Entries taken from a collection
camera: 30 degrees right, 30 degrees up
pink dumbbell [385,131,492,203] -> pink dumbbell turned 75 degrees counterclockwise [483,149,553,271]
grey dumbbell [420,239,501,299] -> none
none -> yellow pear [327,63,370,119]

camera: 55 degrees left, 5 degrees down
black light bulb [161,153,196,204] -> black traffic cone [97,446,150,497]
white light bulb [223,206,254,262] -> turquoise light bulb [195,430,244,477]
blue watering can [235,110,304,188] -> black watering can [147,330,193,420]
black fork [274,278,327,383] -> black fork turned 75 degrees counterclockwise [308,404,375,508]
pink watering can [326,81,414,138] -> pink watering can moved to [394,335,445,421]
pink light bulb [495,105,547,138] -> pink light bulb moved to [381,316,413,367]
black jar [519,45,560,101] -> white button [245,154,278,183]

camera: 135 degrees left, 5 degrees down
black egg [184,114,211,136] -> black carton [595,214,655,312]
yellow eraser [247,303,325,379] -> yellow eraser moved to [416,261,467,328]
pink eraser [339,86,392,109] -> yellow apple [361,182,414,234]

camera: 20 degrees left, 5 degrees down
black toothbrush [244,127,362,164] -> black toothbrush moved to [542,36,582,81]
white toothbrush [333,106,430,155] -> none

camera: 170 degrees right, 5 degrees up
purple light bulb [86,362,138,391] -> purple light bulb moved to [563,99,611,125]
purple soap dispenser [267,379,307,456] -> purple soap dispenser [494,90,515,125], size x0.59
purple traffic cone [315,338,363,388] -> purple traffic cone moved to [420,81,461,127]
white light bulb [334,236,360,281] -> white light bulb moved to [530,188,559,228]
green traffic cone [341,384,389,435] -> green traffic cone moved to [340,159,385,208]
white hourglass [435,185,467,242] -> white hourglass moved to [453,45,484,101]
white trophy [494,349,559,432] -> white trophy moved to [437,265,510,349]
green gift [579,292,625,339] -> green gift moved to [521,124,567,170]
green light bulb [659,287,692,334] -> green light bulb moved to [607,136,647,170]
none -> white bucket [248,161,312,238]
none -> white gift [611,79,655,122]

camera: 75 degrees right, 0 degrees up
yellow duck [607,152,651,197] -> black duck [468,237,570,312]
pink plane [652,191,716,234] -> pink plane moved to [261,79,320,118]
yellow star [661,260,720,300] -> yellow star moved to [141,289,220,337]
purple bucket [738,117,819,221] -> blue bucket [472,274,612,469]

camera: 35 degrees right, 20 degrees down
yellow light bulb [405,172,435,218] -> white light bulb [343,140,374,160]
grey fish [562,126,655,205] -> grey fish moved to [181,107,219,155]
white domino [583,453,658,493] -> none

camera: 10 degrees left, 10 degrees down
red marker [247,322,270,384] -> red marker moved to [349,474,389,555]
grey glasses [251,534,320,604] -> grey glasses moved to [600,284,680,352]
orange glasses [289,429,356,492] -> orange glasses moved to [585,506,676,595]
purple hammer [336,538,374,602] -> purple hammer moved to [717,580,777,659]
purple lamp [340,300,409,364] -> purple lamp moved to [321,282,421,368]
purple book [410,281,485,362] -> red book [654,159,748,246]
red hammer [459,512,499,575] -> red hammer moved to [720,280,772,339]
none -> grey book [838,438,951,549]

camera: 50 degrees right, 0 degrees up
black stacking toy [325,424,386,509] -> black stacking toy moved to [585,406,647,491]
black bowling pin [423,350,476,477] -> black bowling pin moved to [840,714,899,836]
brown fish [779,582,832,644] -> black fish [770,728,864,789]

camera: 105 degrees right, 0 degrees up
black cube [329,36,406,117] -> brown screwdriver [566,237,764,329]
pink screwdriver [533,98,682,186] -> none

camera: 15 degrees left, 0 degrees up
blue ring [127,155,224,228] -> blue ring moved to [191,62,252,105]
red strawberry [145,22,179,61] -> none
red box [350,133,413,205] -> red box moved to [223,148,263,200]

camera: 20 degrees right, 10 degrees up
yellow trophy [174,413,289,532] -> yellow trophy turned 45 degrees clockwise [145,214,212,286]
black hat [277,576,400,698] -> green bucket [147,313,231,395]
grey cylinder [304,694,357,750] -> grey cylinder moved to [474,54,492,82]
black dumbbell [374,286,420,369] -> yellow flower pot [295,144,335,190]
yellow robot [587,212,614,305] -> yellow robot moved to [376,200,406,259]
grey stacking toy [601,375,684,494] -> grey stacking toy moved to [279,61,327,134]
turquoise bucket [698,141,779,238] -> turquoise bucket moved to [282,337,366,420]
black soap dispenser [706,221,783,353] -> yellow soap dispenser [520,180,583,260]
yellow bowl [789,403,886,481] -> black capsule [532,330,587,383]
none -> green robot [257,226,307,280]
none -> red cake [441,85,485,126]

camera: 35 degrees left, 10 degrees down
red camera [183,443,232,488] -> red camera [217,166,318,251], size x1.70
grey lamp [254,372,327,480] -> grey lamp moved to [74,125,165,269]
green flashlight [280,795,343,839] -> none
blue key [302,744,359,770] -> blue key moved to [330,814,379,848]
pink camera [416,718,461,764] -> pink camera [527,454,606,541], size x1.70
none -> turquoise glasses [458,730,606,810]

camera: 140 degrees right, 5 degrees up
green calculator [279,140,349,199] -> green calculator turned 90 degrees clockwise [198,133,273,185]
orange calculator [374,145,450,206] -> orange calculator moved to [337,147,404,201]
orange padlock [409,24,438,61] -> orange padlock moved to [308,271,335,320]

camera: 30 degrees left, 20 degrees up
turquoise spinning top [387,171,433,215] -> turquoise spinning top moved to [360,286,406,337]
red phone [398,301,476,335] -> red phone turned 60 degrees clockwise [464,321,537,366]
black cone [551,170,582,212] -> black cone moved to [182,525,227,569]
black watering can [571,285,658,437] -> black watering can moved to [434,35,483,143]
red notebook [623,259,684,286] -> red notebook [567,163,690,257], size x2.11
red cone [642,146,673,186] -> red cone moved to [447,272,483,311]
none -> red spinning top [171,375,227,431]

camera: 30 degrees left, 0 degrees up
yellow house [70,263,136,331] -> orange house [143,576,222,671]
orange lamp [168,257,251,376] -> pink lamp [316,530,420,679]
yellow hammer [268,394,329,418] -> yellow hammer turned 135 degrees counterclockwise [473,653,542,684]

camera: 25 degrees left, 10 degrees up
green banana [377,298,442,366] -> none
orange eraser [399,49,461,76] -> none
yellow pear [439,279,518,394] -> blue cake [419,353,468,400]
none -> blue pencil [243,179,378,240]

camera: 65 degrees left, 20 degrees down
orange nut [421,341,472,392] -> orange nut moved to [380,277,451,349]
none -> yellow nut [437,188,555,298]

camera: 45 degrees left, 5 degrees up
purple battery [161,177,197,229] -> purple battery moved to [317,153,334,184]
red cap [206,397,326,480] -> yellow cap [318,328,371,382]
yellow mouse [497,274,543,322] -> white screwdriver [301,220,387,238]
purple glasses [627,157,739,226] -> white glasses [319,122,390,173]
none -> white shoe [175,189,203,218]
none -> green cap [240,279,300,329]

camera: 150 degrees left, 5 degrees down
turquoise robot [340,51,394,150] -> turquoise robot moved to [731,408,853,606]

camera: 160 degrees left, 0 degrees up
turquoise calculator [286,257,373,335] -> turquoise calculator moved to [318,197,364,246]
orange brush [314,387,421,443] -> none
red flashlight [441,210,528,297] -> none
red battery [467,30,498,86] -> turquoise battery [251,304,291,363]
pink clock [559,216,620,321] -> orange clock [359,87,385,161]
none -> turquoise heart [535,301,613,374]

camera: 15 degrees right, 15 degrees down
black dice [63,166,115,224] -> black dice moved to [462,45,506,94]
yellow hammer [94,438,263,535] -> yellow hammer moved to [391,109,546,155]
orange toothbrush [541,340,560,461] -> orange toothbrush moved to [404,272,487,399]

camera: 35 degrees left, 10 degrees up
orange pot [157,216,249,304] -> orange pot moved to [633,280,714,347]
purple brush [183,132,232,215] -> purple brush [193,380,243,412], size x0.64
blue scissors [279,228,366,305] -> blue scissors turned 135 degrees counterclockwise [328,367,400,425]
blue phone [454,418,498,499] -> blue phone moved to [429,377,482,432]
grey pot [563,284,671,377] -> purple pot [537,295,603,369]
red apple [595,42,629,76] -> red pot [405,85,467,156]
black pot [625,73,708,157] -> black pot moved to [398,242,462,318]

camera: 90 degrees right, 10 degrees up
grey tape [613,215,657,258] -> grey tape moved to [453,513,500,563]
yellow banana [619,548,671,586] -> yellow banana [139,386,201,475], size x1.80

*TO-DO ITEM:* Your reply should be only the count of lines in the entries above that contain the word "lamp".

*FINISHED TASK:* 3